▶ Task to complete
Could you give the number of lines in the entries below that contain the word "board"? Only the number is wanted.

▶ Information given
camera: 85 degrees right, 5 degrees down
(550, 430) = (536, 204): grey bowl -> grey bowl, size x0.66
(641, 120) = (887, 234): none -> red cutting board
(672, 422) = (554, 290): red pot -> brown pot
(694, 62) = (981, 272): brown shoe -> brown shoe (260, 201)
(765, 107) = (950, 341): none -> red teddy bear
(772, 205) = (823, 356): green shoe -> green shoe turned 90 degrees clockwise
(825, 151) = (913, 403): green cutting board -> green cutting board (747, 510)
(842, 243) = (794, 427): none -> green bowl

* * *

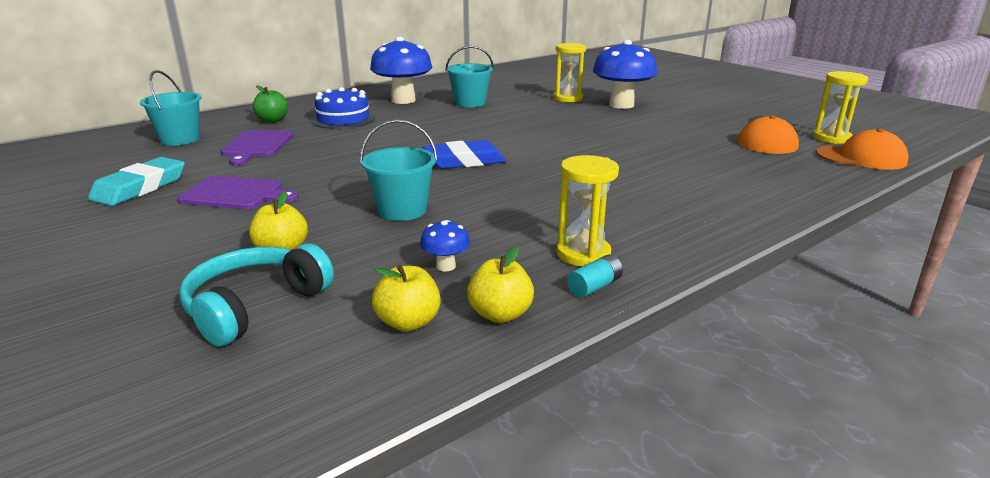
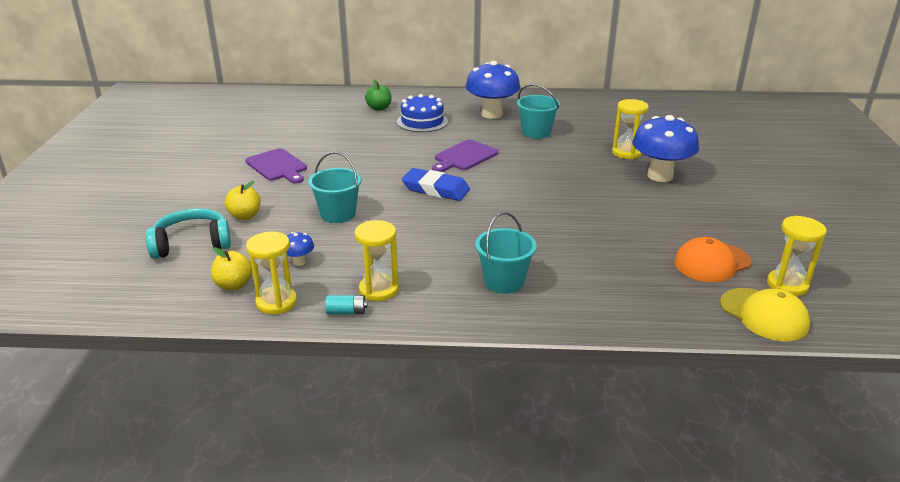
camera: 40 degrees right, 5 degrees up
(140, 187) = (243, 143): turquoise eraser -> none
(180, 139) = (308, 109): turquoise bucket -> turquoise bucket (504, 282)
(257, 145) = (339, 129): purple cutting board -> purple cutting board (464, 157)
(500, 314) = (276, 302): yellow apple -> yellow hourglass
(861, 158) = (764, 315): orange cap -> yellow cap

---

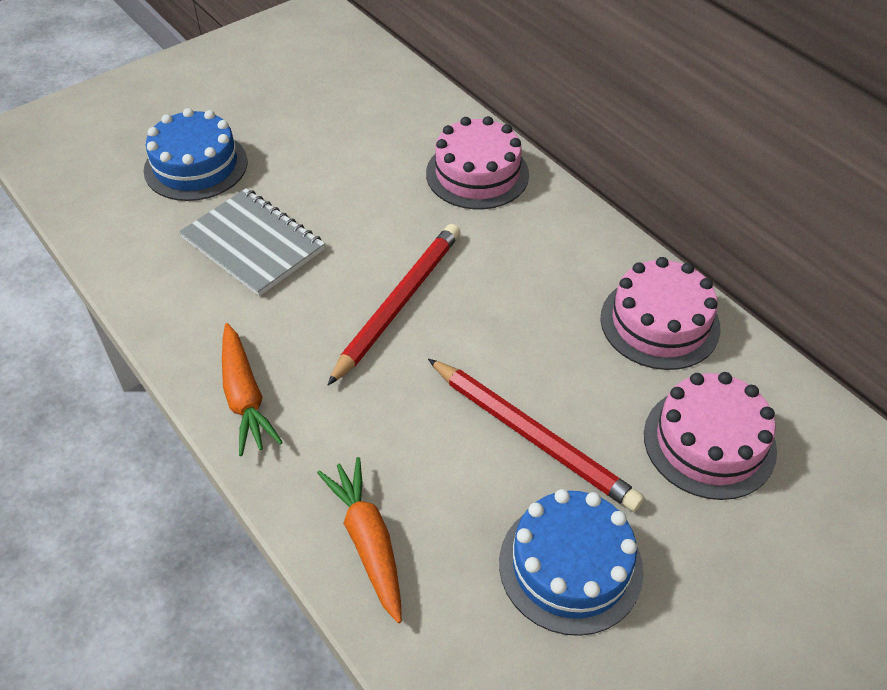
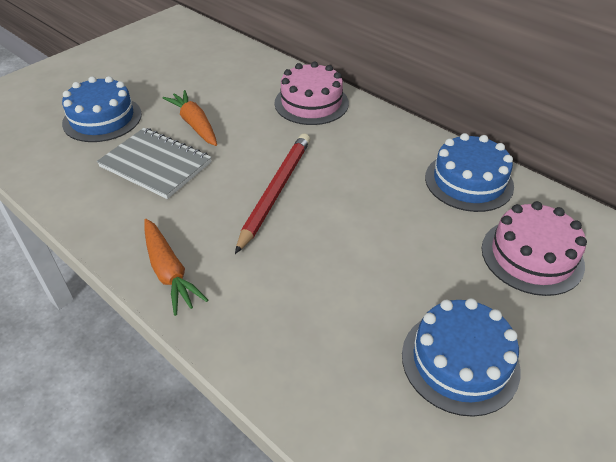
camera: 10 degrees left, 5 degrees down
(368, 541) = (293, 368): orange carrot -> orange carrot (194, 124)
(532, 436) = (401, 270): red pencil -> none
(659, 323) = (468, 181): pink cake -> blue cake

▶ Written solution
3